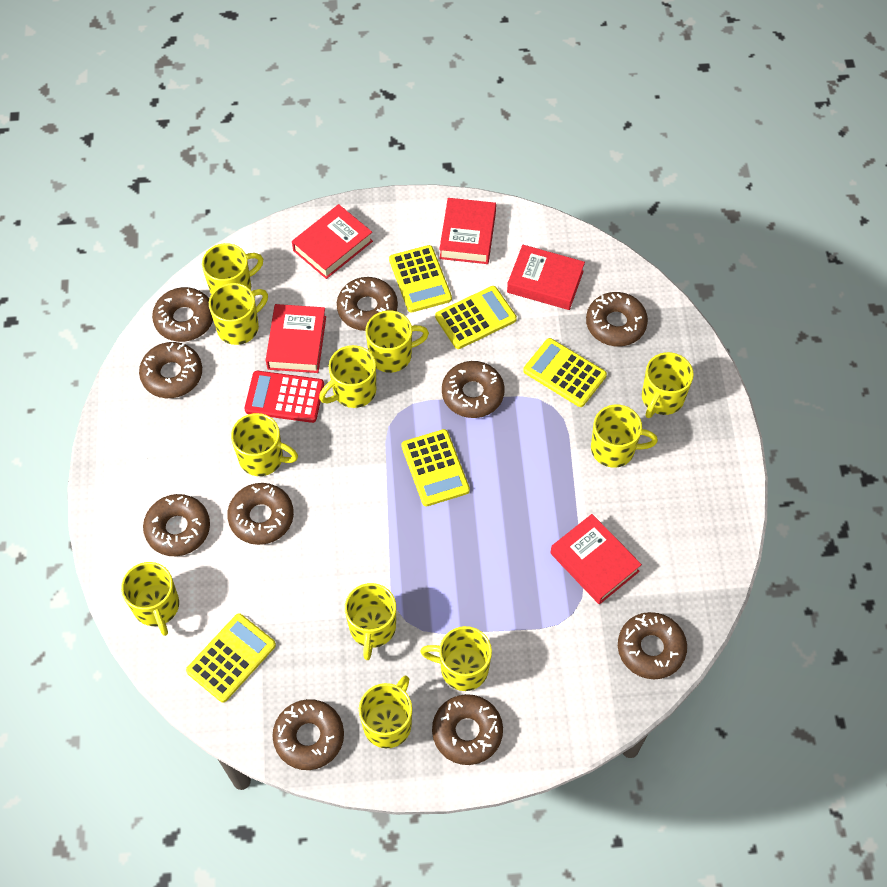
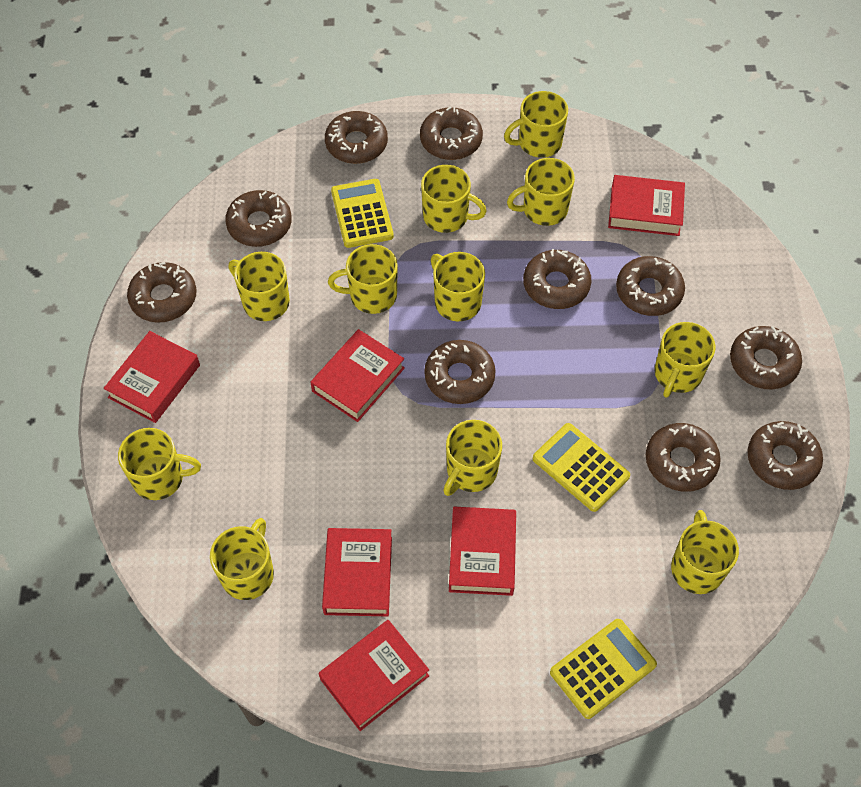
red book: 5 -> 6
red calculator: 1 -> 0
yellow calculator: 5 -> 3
--
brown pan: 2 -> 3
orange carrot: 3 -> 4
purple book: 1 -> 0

* Exercise aim
State the count of lines in the material above that include "calculator", with no other words.

* Result below
2